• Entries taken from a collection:
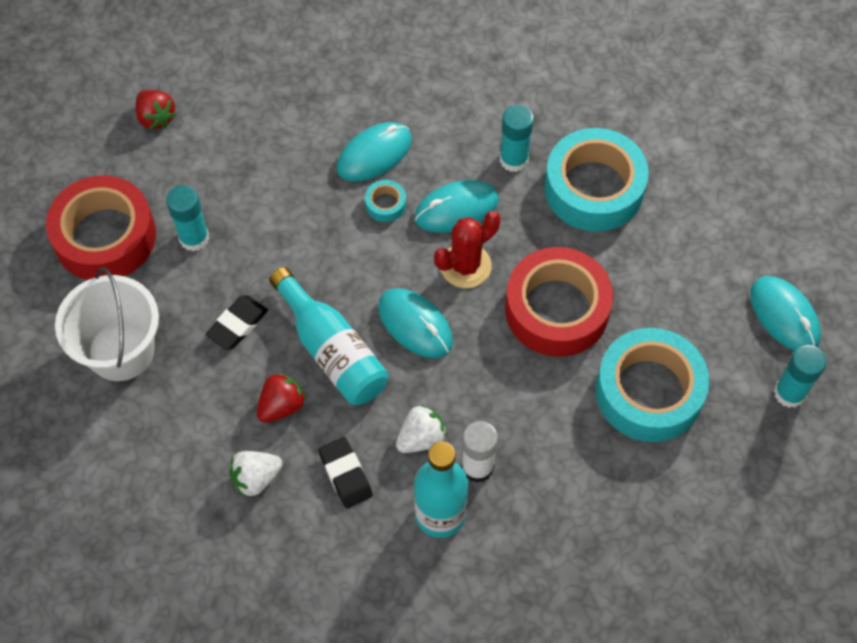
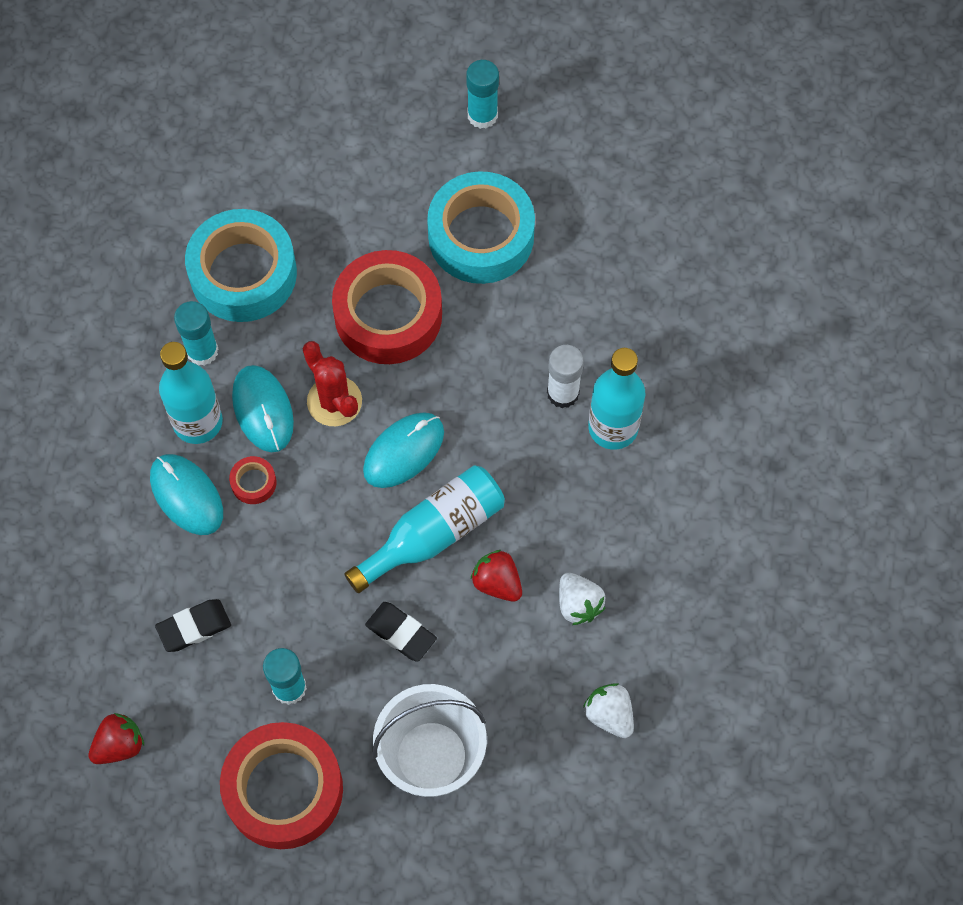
camera: 90 degrees left, 5 degrees up
(345, 474) = (573, 517): black eraser -> black eraser (194, 627)
(385, 204) = (253, 483): turquoise tape -> red tape
(421, 438) = (532, 445): white strawberry -> white strawberry (609, 715)
(444, 159) = (198, 422): none -> turquoise bottle
(784, 316) = (399, 111): turquoise mouse -> none

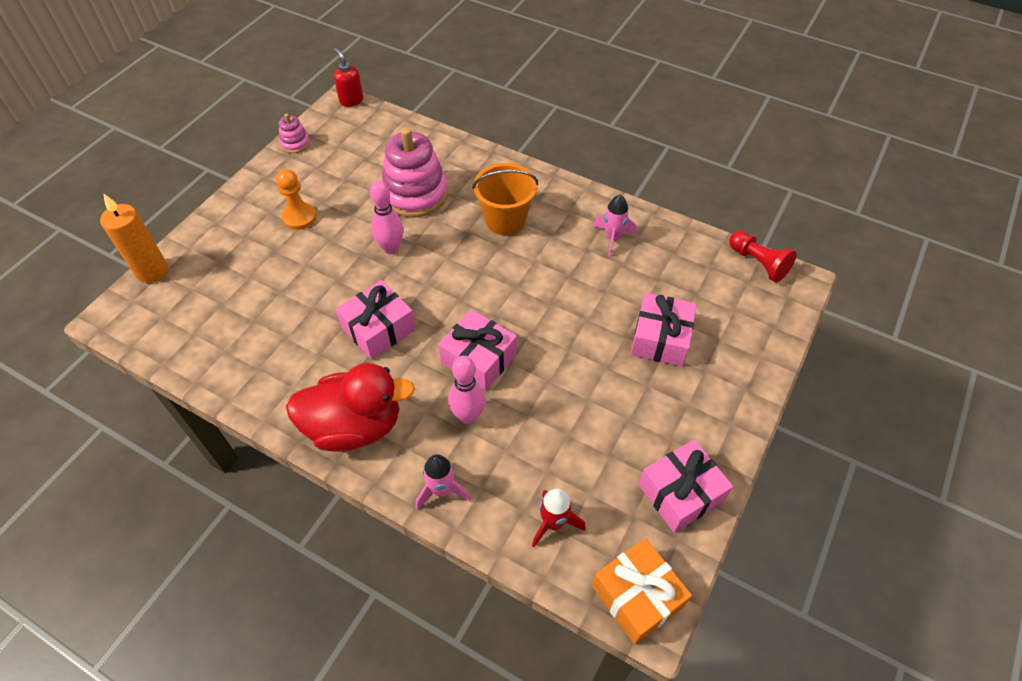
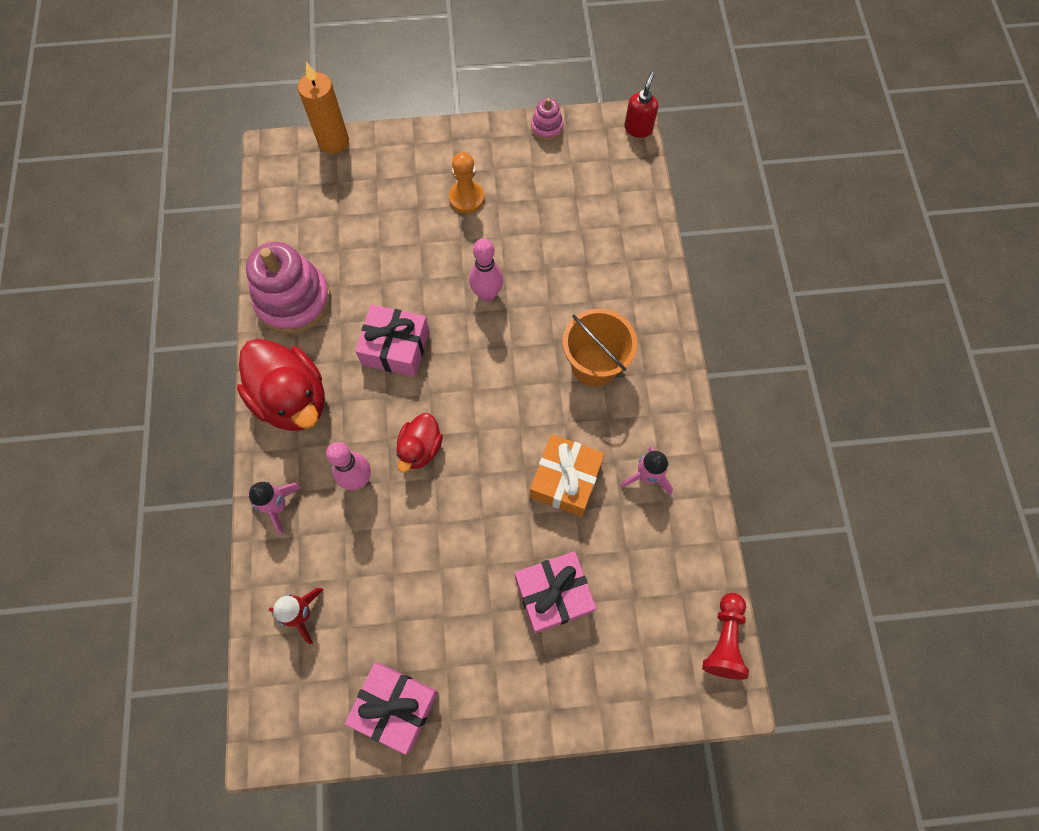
camera: 55 degrees right, 15 degrees up
(415, 194) = (565, 267): pink stacking toy -> pink stacking toy (293, 300)
(478, 359) = (420, 448): pink gift -> red duck
(637, 596) = (277, 722): orange gift -> orange gift (565, 480)

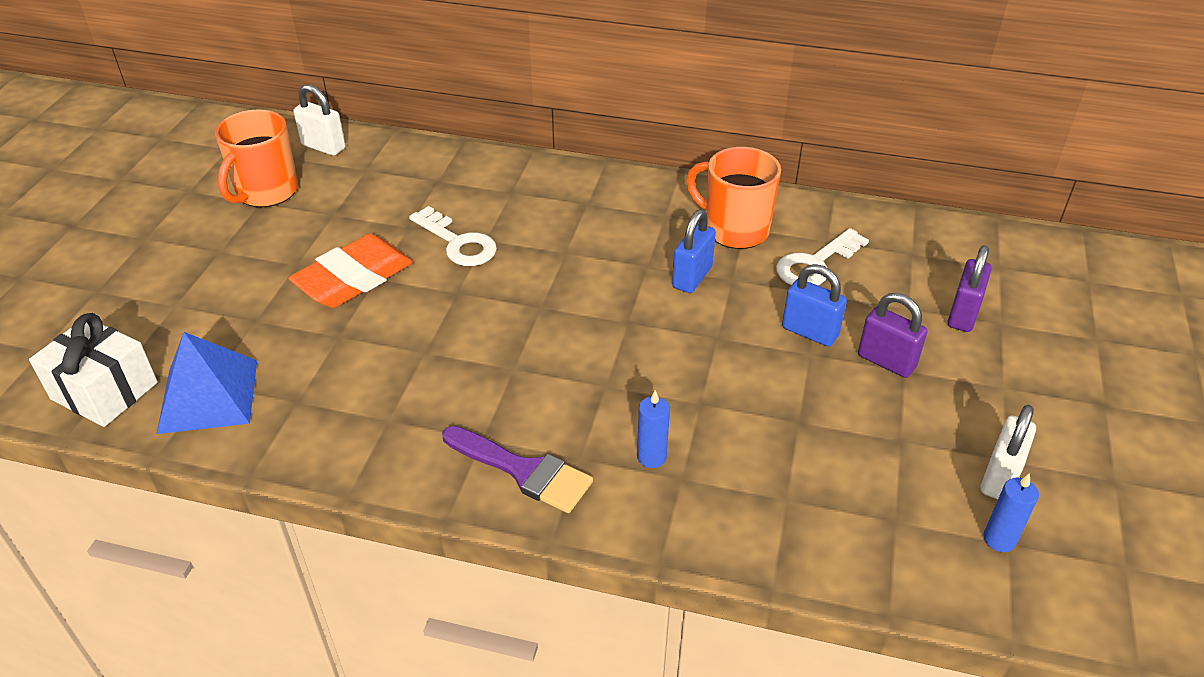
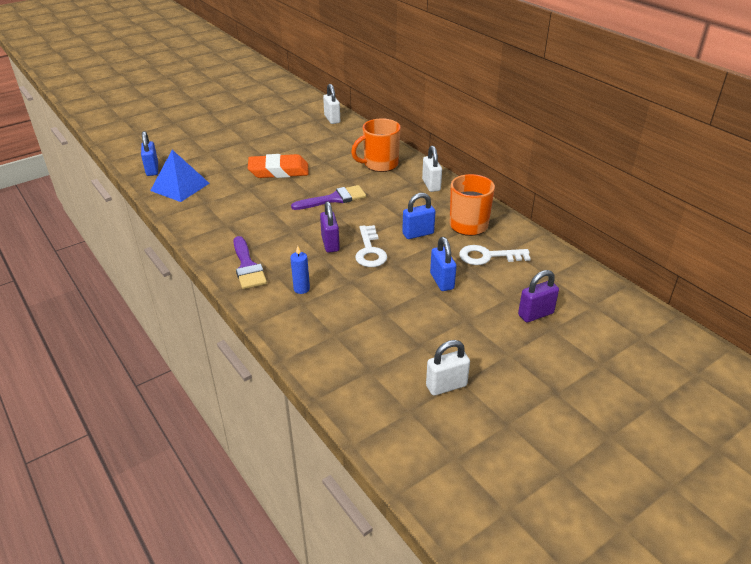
camera: 40 degrees right, 5 degrees down
(104, 391) = (152, 170): white gift -> blue padlock
(266, 192) = (288, 127): orange mug -> orange mug (380, 164)
(458, 243) = (336, 176): white key -> white key (370, 251)
(505, 283) = (334, 199): none -> purple brush
(613, 192) = (431, 185): none -> white padlock
(886, 361) = (462, 311): purple padlock -> purple padlock (330, 244)
(999, 539) = (407, 407): blue candle -> none

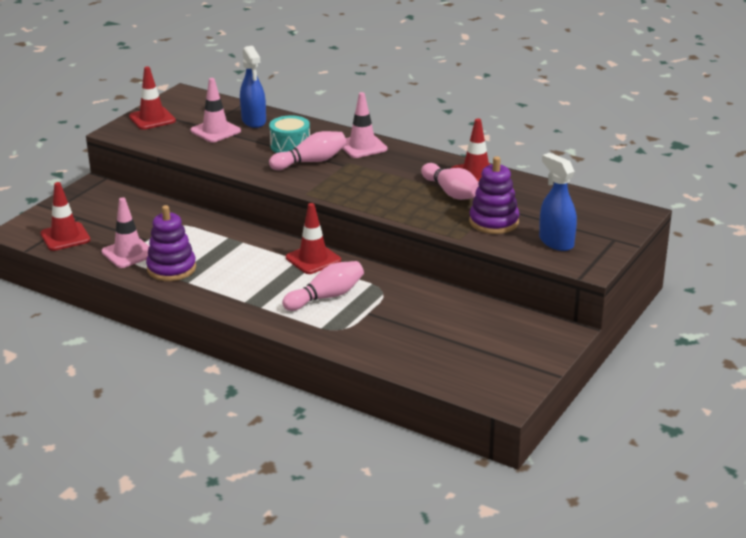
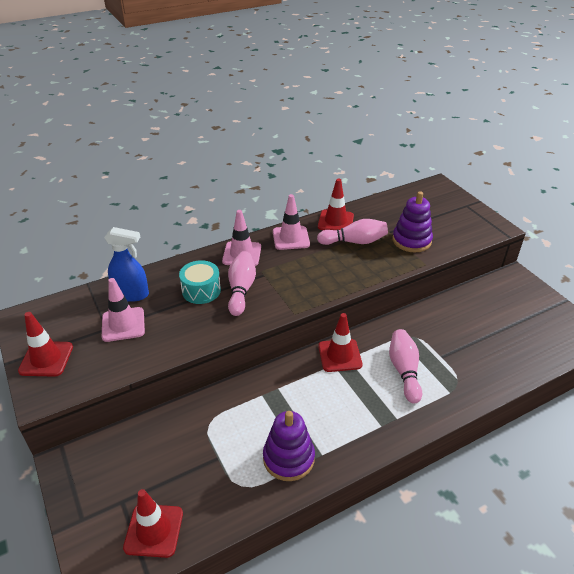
camera: 60 degrees left, 10 degrees up
(128, 253) = (233, 483): pink traffic cone -> pink traffic cone (291, 238)
(556, 242) = (456, 227): blue spray bottle -> none

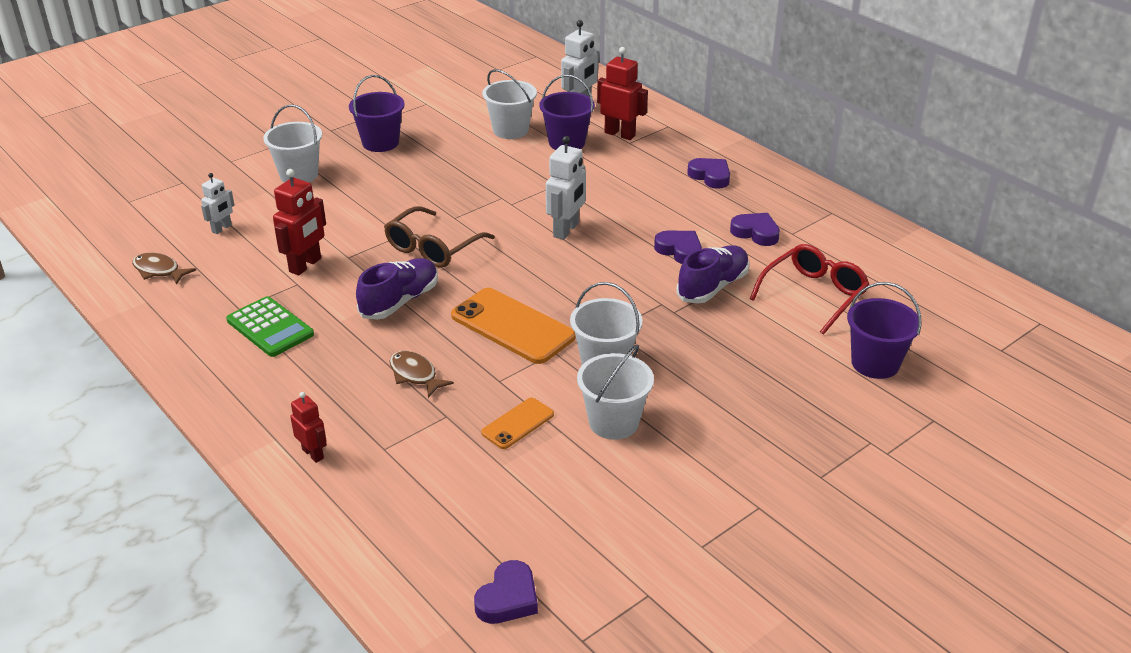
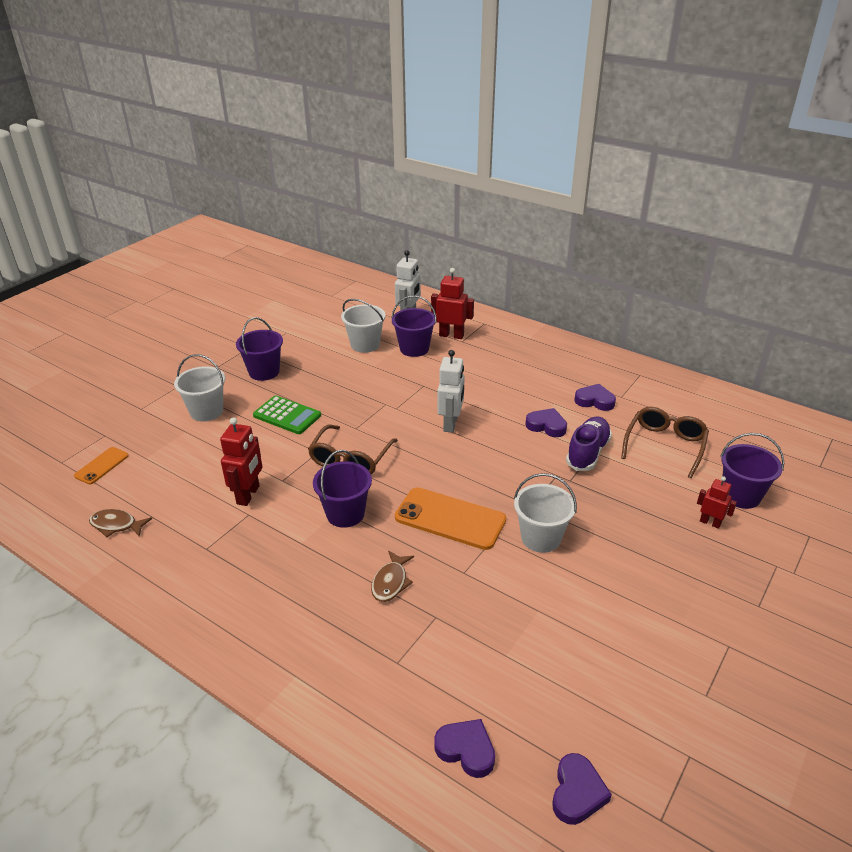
camera: 15 degrees left, 0 degrees up
(222, 228) = (158, 473): white robot -> none
(270, 327) = (242, 562): green calculator -> green calculator (287, 415)
(313, 454) = (336, 683): red robot -> red robot (710, 522)
(400, 301) = (345, 514): purple shoe -> purple bucket
(415, 375) = (390, 582): brown fish -> brown fish turned 105 degrees counterclockwise
(518, 424) = (499, 611): orange phone -> orange phone (102, 466)
(613, 422) = (575, 592): white bucket -> none
(710, 176) = (537, 359): purple heart -> purple heart (466, 750)
(813, 295) = (665, 445): red glasses -> brown glasses

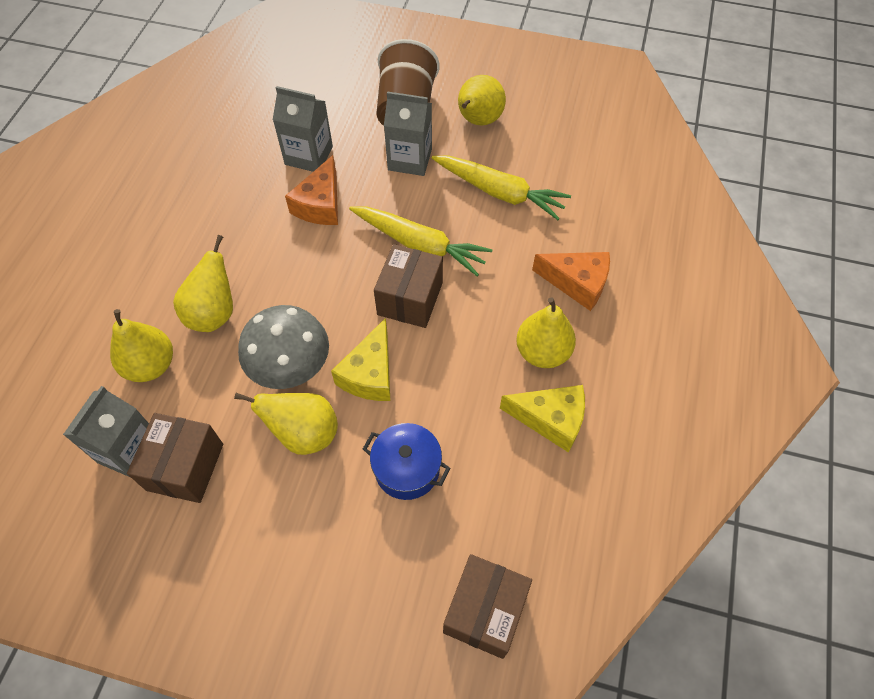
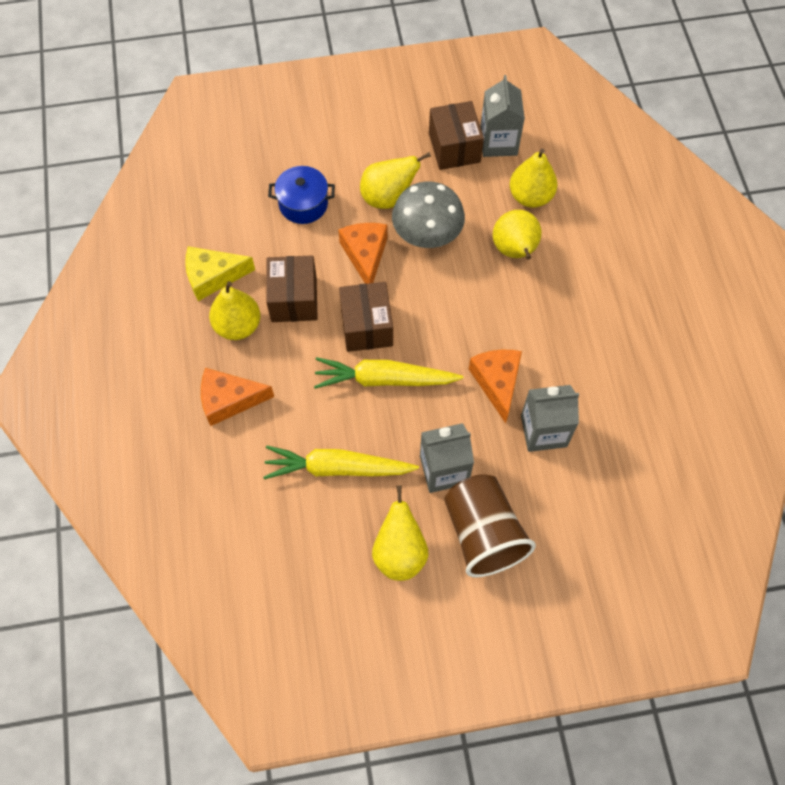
camera: 155 degrees right, 5 degrees up
(370, 373) = (365, 255): yellow cheese -> orange cheese
(484, 611) = (215, 148): brown box -> brown box (294, 299)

• The problem: Exactly as written, restate the lines above from the opening line through the one holding "camera: 55 degrees right, 15 degrees up", omitting the pictures.

• Solved exercise:
camera: 90 degrees left, 5 degrees up
(345, 474) = (573, 517): black eraser -> black eraser (194, 627)
(385, 204) = (253, 483): turquoise tape -> red tape
(421, 438) = (532, 445): white strawberry -> white strawberry (609, 715)
(444, 159) = (198, 422): none -> turquoise bottle
(784, 316) = (399, 111): turquoise mouse -> none

camera: 55 degrees right, 15 degrees up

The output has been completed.